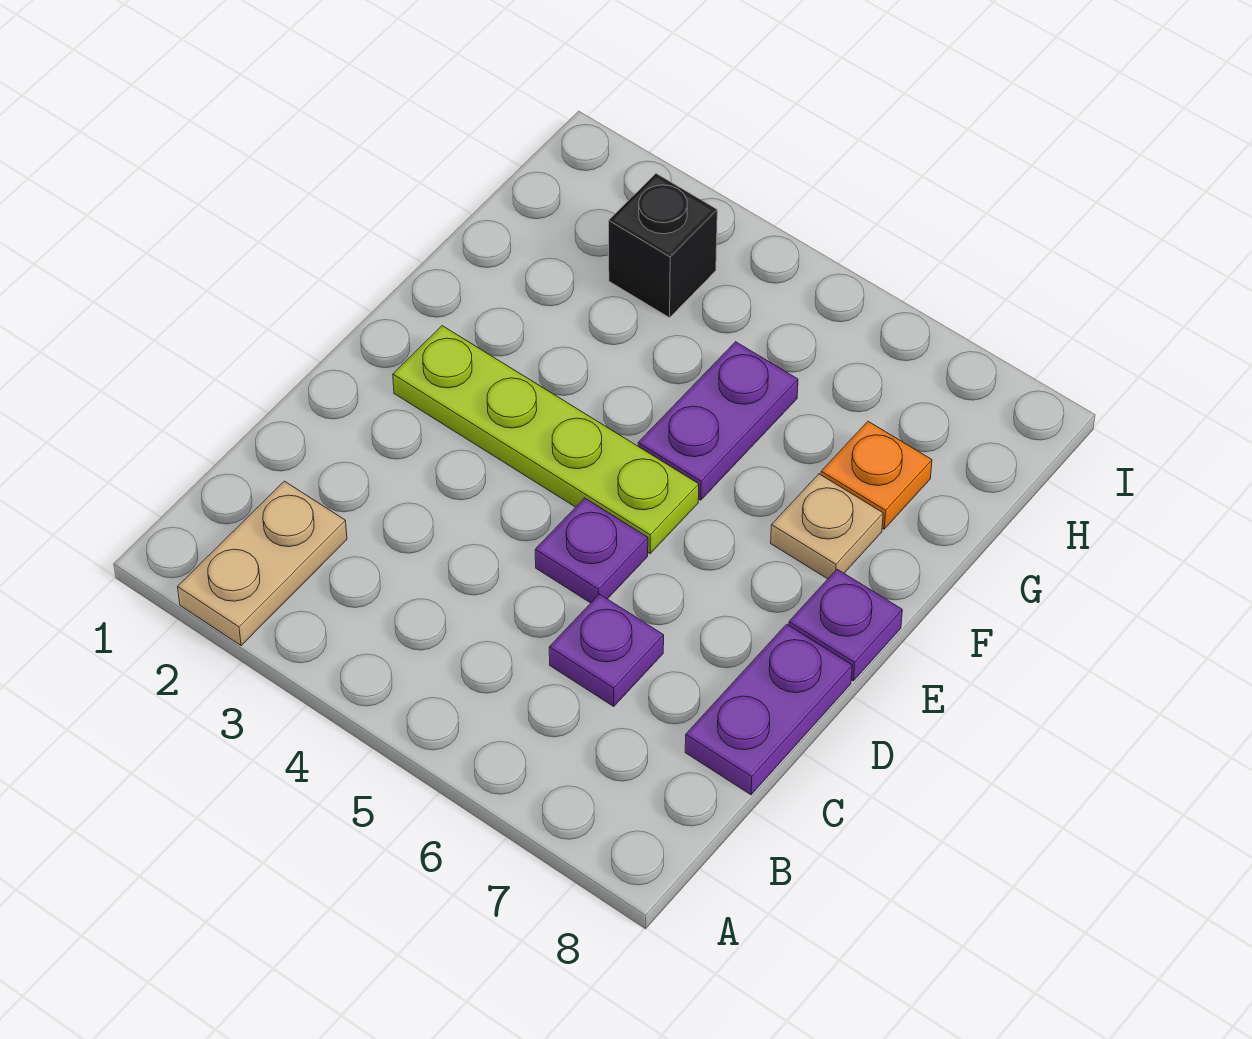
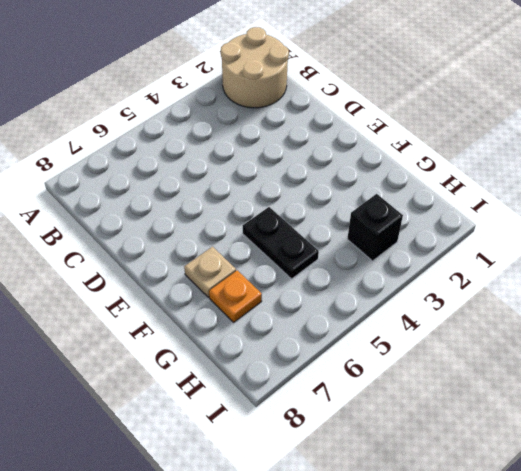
tan round brick A1:B2 level 1 -> tan plate A2:B2 level 1
black plate F5:G5 level 1 -> purple plate F5:G5 level 1
none -> purple plate C6 level 1
none -> purple plate C8:D8 level 1

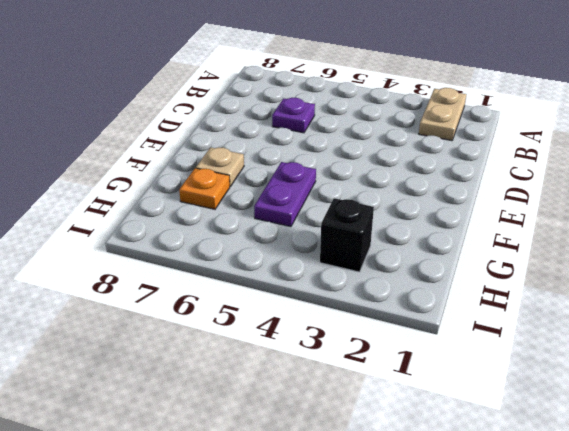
none -> purple plate C8:D8 level 1
none -> purple plate D5 level 1

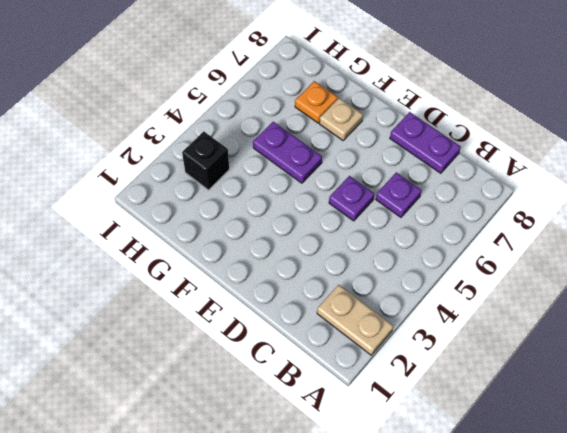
none -> lime plate E2:E5 level 1
none -> purple plate E8 level 1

What the exercise asks >>
Quote the material above exactly, from the line holding "none -> purple plate C6 level 1" through its last line, including both. Omit the pictures.

Solved problem >>
none -> purple plate C6 level 1
none -> purple plate C8:D8 level 1

none -> purple plate C8:D8 level 1
none -> purple plate D5 level 1

none -> lime plate E2:E5 level 1
none -> purple plate E8 level 1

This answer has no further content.